What is needed: If a line in the records contains the string "orange", show that line.
[Material shown — start]
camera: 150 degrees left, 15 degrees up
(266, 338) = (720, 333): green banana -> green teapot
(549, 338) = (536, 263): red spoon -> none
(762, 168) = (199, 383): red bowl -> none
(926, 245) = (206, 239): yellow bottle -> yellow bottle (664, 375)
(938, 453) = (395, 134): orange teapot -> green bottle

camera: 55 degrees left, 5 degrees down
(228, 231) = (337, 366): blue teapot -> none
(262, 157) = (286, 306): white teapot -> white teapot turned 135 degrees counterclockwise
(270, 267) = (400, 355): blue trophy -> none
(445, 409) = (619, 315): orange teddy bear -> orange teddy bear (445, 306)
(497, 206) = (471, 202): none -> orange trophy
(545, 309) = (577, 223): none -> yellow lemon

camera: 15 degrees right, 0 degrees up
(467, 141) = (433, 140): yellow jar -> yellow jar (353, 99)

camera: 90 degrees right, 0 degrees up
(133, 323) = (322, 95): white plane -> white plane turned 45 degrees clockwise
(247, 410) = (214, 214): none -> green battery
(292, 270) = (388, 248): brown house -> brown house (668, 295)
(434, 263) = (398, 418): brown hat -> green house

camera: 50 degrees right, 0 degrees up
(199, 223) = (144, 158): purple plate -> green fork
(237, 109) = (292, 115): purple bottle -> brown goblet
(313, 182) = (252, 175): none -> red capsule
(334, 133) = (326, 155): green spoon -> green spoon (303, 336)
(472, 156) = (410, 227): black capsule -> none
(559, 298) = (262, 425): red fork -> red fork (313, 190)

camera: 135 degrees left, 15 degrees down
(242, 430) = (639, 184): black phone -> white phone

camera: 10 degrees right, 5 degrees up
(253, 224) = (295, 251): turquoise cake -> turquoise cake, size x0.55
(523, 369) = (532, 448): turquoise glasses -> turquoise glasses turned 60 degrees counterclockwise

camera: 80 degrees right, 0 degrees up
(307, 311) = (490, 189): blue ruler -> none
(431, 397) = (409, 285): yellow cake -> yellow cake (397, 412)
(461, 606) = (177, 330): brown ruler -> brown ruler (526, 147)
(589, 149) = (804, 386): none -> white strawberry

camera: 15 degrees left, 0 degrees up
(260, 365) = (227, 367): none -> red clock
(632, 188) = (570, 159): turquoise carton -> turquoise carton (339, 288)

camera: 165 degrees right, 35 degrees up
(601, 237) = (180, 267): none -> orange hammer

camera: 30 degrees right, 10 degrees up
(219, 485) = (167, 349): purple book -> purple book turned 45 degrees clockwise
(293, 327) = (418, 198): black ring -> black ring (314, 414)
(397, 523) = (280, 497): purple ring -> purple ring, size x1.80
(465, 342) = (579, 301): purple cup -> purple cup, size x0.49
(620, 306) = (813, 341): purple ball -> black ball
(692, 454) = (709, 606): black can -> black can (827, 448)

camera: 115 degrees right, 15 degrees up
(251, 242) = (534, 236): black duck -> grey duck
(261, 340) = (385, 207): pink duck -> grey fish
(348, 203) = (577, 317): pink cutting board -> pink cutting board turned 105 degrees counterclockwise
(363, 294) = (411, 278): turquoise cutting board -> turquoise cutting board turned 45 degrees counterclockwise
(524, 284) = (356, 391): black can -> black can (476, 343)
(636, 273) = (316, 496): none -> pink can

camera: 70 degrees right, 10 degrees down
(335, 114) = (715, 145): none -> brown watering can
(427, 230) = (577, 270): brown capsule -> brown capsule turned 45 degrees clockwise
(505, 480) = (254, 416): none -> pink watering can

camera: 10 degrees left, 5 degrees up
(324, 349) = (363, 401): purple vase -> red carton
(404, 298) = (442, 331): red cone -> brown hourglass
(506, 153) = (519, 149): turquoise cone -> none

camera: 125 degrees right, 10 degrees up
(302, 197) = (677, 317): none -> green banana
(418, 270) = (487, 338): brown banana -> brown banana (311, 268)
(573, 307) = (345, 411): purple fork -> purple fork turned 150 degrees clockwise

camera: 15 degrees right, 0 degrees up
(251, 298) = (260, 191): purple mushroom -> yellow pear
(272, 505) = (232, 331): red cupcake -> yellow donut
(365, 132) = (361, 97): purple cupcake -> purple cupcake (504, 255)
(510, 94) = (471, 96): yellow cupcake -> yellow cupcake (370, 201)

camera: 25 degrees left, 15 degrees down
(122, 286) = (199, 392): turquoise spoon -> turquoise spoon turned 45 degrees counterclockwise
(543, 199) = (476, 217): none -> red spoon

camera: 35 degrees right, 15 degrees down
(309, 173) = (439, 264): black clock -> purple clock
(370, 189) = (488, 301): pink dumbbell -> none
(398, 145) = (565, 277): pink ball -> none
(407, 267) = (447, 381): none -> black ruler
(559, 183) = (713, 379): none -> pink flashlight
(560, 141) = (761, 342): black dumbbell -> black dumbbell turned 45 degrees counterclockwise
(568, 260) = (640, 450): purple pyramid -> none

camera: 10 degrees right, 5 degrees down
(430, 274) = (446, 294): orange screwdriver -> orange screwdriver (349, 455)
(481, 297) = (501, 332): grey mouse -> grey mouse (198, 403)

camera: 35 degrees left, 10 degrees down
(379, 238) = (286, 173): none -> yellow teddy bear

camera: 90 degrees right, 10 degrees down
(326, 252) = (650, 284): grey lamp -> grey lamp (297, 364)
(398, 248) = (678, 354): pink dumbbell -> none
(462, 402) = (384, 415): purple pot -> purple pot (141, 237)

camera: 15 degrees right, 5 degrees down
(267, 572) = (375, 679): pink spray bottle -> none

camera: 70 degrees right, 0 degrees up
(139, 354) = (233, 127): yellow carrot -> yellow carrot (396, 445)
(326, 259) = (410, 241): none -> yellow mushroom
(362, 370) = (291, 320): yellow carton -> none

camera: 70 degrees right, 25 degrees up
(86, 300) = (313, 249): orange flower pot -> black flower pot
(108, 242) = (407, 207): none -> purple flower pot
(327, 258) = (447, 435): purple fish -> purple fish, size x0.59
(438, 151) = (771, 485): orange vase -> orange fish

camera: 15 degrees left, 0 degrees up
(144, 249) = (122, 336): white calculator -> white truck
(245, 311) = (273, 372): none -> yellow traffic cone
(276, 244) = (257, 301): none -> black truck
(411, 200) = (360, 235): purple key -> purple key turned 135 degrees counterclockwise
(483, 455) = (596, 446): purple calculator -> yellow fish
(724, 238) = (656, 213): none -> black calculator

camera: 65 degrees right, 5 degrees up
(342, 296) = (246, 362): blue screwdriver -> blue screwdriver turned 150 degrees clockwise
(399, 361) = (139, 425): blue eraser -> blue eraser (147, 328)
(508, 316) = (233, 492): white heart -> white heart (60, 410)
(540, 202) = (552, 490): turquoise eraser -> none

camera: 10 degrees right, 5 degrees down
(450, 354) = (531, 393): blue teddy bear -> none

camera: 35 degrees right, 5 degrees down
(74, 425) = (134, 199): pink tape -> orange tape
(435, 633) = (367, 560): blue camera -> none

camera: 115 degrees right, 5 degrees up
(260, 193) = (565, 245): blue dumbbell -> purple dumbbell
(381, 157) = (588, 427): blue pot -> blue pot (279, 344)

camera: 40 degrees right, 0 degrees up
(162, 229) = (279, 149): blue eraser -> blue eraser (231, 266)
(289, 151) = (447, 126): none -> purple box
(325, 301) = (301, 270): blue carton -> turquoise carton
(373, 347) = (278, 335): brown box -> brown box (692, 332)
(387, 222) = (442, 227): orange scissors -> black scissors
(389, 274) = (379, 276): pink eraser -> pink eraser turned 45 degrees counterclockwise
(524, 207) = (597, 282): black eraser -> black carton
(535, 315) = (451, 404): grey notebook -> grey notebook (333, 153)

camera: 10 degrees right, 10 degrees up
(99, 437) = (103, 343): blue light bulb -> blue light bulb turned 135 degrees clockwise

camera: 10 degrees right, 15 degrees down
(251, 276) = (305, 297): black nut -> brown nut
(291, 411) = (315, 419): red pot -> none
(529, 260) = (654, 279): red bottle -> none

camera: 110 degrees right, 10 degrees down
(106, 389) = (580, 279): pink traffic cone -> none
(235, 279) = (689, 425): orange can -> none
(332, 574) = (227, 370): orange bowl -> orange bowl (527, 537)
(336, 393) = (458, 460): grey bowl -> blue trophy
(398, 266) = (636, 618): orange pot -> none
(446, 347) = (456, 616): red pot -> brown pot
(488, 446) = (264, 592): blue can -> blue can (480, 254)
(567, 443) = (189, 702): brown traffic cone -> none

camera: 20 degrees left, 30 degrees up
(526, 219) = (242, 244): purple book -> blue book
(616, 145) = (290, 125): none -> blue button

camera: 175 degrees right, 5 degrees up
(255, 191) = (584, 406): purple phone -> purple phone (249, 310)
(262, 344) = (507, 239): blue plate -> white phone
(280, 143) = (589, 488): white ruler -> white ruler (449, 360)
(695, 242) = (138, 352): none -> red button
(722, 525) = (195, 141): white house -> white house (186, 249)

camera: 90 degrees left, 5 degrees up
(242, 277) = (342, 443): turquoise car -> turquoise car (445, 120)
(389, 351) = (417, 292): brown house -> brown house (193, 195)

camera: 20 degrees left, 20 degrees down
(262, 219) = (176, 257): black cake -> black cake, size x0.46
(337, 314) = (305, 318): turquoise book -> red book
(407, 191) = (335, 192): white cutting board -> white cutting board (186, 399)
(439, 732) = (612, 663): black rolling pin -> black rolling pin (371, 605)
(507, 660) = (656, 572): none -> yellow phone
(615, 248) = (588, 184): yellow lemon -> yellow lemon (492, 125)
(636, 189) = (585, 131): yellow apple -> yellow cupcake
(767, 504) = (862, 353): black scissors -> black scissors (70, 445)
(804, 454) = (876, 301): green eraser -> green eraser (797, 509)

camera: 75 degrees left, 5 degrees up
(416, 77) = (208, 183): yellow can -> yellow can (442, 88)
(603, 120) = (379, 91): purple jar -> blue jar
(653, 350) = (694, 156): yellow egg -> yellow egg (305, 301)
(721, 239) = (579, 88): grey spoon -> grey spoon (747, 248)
[Material shown — finish]
Response:
(938, 453) = (395, 134): orange teapot -> green bottle
(445, 409) = (619, 315): orange teddy bear -> orange teddy bear (445, 306)
(497, 206) = (471, 202): none -> orange trophy
(601, 237) = (180, 267): none -> orange hammer
(430, 274) = (446, 294): orange screwdriver -> orange screwdriver (349, 455)
(86, 300) = (313, 249): orange flower pot -> black flower pot
(438, 151) = (771, 485): orange vase -> orange fish
(74, 425) = (134, 199): pink tape -> orange tape
(387, 222) = (442, 227): orange scissors -> black scissors
(235, 279) = (689, 425): orange can -> none
(332, 574) = (227, 370): orange bowl -> orange bowl (527, 537)
(398, 266) = (636, 618): orange pot -> none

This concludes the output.